■ **TASK GOAL**
The answer must be every line of the records below that contains the word "white".

++++++++

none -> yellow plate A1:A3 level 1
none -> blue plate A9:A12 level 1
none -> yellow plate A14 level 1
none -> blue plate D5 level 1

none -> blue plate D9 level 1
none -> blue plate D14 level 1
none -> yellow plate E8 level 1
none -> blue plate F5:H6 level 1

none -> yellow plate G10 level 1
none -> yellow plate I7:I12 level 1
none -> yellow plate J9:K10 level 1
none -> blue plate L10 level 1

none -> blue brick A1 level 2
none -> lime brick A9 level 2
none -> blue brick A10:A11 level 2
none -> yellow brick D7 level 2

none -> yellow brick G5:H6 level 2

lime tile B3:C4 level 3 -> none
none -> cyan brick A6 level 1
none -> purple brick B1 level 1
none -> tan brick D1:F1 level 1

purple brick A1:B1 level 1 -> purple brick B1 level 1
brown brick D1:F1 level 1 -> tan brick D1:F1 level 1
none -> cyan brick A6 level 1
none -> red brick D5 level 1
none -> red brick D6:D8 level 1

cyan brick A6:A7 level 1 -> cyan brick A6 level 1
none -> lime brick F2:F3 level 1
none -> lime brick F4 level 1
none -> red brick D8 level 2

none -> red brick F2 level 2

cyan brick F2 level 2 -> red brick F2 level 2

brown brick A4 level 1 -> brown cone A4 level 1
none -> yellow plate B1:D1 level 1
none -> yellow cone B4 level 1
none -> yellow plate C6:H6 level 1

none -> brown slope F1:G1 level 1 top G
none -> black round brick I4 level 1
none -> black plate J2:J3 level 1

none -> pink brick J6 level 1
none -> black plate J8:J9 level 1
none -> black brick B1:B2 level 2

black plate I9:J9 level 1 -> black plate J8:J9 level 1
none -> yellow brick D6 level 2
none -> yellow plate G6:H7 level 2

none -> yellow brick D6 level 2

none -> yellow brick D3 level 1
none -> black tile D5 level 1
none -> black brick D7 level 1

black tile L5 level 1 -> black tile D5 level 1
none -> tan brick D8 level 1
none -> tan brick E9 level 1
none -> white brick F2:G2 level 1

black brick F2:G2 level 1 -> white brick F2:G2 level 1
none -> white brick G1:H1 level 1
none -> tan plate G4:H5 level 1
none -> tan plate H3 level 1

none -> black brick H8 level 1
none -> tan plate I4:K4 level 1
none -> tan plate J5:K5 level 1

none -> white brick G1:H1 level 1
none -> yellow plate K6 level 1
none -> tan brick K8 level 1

++++++++

■ **YOUR RESPONSE**
none -> white brick F2:G2 level 1
black brick F2:G2 level 1 -> white brick F2:G2 level 1
none -> white brick G1:H1 level 1
none -> white brick G1:H1 level 1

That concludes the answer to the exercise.